## WORK TASK
From the listing below, copy only the lines running from the line that contains "gray star: moved 1 px right" to the line that contains "green diamond: rotated", both included.
(Beginning of DATA SUPPLIED)
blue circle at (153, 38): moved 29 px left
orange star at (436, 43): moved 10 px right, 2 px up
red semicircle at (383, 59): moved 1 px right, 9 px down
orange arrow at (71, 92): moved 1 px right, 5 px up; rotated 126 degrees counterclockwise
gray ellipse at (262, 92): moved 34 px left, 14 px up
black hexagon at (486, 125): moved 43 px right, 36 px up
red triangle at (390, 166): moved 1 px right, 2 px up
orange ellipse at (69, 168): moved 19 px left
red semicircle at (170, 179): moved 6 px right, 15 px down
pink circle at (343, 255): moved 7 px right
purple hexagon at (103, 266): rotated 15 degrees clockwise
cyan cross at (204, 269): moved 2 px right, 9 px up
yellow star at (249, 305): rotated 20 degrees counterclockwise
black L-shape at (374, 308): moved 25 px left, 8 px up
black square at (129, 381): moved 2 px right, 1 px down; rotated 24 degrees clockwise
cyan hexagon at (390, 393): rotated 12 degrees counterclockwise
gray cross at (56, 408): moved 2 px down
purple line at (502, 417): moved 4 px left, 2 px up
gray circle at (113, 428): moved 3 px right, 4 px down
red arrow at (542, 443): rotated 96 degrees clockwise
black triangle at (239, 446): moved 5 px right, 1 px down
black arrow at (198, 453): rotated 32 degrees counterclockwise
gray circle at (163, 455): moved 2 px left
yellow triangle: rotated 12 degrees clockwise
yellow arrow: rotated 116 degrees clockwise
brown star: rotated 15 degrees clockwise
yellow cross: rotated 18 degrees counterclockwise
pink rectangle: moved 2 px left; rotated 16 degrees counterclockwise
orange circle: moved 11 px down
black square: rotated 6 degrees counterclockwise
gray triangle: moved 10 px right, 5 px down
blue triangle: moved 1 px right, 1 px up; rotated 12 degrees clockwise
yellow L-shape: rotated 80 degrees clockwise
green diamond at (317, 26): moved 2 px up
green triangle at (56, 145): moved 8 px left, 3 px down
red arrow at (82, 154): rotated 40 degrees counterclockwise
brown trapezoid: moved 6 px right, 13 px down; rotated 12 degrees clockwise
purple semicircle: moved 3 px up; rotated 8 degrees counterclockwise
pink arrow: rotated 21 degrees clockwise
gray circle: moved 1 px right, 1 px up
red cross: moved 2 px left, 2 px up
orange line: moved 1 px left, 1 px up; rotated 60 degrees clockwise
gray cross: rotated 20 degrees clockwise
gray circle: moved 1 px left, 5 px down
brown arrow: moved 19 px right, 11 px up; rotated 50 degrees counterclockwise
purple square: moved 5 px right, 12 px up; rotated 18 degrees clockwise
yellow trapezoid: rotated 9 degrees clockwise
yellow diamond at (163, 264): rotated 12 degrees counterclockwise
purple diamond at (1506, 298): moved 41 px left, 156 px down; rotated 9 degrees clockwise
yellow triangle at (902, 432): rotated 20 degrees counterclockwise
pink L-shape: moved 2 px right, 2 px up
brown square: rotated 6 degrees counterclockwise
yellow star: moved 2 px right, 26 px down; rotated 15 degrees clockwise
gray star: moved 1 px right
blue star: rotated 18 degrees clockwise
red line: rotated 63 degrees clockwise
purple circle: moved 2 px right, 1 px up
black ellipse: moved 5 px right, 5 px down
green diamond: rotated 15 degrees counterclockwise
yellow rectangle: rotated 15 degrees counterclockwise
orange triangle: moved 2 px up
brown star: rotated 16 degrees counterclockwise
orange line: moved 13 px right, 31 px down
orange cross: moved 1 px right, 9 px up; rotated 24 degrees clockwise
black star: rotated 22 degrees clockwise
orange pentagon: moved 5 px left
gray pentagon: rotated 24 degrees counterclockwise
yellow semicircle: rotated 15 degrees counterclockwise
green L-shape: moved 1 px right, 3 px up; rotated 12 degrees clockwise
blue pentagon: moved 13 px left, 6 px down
(End of DATA SUPPLIED)
## TASK RESULT
gray star: moved 1 px right
blue star: rotated 18 degrees clockwise
red line: rotated 63 degrees clockwise
purple circle: moved 2 px right, 1 px up
black ellipse: moved 5 px right, 5 px down
green diamond: rotated 15 degrees counterclockwise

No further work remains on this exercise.